In the listing that follows, count the lines that include "kitchen", and answer with the total alone.

===== Provided records =====

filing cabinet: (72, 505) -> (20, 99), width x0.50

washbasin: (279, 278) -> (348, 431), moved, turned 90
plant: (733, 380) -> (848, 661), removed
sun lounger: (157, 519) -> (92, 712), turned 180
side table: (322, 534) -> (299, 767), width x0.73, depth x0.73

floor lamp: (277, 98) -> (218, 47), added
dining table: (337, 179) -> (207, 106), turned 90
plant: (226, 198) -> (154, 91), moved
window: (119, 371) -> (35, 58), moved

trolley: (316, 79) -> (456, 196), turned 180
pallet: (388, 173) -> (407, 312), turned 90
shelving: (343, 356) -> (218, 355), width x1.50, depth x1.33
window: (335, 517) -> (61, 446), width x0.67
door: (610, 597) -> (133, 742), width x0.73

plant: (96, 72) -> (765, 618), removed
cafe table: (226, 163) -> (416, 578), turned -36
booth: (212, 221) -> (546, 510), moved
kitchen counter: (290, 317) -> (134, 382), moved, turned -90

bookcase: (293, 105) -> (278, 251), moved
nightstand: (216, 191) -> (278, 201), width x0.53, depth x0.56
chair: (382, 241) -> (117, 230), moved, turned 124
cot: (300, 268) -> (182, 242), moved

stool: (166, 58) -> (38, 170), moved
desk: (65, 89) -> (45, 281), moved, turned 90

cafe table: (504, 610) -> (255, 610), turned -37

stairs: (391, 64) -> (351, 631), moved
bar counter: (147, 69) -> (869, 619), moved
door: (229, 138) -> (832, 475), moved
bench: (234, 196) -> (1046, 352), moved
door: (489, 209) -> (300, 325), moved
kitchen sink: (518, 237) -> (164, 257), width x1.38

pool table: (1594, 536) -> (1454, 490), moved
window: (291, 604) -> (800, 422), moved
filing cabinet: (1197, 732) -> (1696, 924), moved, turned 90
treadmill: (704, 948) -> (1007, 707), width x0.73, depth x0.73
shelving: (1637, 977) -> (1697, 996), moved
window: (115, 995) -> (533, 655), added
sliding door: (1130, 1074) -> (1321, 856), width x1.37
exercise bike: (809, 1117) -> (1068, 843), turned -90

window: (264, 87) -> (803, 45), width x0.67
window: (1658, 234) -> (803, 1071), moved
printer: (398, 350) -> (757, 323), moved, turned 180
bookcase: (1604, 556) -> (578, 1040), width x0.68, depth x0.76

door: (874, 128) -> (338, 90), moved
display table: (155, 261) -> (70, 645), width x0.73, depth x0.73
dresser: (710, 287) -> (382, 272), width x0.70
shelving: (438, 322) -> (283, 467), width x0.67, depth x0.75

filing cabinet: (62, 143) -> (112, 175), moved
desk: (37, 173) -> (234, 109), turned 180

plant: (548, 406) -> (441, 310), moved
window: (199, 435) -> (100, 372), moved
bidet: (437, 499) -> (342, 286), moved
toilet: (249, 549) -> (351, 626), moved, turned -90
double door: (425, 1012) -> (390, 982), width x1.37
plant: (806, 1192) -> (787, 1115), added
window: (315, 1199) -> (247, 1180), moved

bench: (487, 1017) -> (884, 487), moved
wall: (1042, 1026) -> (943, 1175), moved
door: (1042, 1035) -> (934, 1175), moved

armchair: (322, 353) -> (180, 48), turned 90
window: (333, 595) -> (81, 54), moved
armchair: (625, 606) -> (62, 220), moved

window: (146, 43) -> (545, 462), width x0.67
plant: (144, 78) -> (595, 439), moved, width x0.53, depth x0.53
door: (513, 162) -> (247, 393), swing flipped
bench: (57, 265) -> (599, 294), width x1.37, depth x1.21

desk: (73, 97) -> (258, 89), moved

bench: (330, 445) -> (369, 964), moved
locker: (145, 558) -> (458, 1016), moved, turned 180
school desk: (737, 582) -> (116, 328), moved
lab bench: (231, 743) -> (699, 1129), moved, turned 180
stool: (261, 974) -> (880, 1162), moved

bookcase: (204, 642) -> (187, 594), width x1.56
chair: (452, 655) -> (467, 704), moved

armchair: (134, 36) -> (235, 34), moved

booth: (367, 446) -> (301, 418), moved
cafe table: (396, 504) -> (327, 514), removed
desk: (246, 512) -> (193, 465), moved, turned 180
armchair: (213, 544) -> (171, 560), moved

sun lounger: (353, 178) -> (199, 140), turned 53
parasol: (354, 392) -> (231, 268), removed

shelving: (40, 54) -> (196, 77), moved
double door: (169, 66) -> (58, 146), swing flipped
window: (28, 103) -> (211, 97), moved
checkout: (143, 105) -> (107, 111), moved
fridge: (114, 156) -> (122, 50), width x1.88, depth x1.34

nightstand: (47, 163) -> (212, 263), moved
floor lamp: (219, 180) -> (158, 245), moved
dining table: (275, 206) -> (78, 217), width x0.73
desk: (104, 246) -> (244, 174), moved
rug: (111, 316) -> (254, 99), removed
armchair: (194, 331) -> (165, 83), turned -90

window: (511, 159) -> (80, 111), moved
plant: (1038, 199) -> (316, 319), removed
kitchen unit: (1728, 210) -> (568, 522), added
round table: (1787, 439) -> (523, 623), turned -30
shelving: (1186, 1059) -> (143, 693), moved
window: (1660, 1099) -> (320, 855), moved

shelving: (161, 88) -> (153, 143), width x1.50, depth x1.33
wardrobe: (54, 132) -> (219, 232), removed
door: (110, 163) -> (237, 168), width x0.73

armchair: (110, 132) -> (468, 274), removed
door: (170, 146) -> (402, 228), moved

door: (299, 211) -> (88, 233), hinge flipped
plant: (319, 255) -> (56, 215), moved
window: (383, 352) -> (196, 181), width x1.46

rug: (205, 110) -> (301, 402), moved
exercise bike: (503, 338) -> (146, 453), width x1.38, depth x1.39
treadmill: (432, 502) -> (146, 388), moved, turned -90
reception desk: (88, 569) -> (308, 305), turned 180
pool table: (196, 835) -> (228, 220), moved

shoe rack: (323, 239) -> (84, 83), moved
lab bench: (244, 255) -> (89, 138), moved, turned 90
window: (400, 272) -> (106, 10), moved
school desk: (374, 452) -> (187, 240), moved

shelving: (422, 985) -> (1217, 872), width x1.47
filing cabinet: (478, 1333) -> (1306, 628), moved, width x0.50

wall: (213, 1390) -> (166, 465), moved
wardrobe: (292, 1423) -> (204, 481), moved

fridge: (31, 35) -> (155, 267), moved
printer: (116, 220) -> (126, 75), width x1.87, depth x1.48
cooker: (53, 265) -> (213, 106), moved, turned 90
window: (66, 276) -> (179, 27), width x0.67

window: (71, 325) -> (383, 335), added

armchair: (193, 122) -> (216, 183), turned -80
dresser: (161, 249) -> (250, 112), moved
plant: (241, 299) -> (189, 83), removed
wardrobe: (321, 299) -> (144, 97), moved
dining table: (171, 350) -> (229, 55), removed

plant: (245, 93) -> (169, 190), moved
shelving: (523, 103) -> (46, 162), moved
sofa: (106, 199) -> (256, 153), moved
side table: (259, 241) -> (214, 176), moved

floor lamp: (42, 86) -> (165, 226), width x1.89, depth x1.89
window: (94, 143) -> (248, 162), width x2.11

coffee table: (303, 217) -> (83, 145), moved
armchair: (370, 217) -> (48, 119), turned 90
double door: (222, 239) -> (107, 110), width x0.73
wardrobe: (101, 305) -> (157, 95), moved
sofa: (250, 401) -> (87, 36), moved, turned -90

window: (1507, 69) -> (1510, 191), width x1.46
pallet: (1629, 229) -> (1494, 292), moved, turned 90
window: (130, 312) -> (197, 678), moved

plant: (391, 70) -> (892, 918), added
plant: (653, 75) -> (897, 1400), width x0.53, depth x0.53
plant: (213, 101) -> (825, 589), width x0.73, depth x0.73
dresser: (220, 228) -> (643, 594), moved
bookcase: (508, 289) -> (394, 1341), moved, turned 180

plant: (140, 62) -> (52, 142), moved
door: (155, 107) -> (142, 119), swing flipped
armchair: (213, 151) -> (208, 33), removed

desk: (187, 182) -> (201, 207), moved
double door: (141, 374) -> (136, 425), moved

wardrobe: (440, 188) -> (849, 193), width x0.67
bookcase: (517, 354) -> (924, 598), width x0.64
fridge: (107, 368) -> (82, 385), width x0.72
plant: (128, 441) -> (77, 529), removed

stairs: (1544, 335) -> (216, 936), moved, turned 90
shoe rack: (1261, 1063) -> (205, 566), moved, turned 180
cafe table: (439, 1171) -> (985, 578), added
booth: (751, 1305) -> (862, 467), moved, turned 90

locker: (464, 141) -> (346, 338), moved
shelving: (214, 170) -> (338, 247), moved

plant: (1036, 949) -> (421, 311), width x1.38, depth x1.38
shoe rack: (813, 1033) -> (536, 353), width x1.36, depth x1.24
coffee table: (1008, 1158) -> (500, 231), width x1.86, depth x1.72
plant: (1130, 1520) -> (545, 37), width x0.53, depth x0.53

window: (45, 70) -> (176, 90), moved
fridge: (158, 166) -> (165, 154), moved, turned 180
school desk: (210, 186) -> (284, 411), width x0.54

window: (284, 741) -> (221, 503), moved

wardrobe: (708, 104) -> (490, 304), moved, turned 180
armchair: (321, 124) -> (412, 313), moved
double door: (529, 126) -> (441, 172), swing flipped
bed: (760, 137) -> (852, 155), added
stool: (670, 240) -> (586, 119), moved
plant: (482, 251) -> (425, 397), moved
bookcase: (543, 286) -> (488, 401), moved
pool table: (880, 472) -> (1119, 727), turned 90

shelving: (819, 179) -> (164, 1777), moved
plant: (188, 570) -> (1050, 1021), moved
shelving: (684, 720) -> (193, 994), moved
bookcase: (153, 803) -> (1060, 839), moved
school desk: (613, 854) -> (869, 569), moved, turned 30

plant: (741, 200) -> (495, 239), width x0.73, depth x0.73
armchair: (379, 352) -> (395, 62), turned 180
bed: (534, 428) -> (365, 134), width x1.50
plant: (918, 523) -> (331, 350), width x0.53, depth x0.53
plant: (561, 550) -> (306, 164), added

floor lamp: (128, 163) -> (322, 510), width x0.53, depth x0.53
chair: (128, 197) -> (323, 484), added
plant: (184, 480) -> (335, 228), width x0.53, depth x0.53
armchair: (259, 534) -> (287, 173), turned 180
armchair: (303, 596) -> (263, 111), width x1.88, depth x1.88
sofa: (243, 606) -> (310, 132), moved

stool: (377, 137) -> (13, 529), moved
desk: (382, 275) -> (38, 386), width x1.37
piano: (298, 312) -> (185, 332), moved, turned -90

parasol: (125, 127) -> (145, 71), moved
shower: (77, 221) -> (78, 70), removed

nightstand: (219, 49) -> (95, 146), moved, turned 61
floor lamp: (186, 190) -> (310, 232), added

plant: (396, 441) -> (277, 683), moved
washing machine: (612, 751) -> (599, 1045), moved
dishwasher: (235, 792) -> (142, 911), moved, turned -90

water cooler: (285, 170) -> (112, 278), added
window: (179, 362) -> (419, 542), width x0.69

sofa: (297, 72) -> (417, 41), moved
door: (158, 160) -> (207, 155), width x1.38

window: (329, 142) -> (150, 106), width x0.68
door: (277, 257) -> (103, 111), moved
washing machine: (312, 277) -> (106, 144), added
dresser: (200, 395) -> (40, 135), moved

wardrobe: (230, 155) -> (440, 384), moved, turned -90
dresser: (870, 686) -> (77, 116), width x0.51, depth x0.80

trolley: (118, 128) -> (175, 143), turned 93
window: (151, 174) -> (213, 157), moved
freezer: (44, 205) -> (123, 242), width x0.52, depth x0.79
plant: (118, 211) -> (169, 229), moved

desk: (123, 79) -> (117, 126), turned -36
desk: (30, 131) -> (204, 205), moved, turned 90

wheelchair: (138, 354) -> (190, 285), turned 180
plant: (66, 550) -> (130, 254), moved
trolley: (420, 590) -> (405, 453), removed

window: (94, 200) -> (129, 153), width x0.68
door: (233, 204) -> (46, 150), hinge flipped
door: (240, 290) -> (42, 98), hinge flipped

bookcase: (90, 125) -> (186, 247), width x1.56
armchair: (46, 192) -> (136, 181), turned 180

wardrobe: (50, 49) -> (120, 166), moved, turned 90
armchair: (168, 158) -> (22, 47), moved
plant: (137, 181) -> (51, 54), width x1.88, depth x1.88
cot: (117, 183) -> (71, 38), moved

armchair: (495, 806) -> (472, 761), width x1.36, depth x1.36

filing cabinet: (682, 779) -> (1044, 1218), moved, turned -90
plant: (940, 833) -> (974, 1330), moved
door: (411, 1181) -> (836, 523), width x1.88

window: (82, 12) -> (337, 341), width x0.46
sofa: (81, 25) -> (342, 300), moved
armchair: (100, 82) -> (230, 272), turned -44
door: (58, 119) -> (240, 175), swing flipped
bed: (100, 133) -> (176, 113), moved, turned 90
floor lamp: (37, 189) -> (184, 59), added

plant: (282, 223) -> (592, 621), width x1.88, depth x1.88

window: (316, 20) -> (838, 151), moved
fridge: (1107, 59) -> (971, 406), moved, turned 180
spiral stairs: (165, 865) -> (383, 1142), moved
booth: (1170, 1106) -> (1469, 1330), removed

=====

◆ **Response to this exercise**
3